Segment Start: GIVEN RECORDS

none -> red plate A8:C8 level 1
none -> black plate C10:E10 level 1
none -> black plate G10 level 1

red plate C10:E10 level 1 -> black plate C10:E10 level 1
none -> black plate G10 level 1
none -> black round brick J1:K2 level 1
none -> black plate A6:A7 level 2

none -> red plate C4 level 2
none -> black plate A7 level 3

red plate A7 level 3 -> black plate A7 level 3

Segment End: GIVEN RECORDS
Segment Start: GIVEN RECORDS

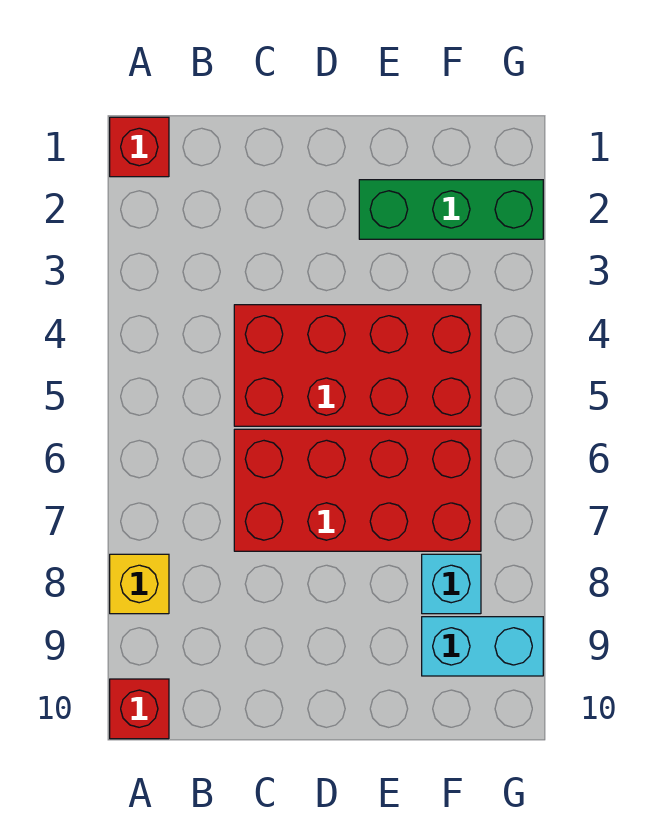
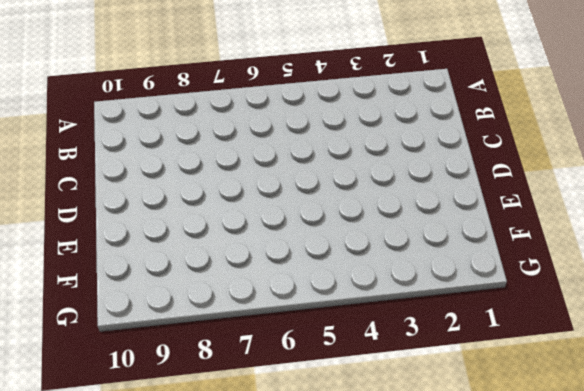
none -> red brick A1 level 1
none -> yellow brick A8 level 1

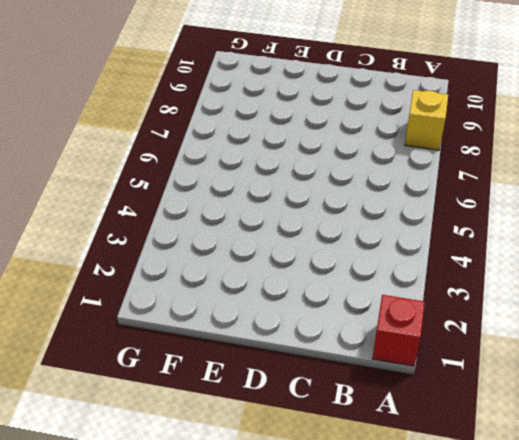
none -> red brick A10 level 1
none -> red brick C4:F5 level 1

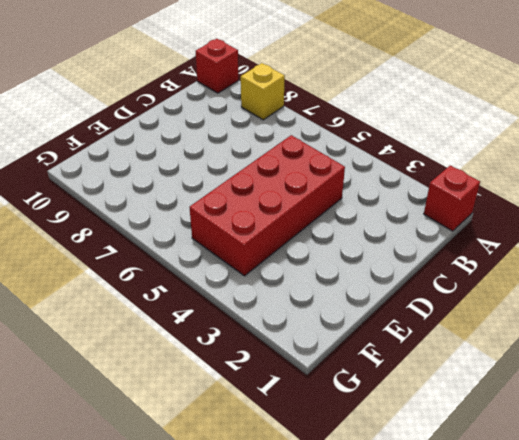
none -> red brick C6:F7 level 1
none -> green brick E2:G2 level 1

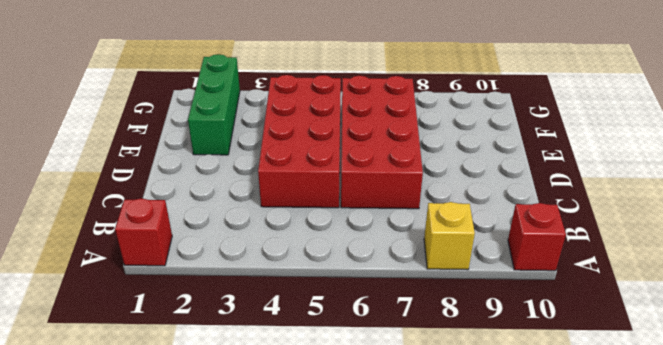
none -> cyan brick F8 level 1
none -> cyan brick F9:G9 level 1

Segment End: GIVEN RECORDS

WORK REQUEST
Report each line of the data that includes the string "cyan".

TASK RESULT
none -> cyan brick F8 level 1
none -> cyan brick F9:G9 level 1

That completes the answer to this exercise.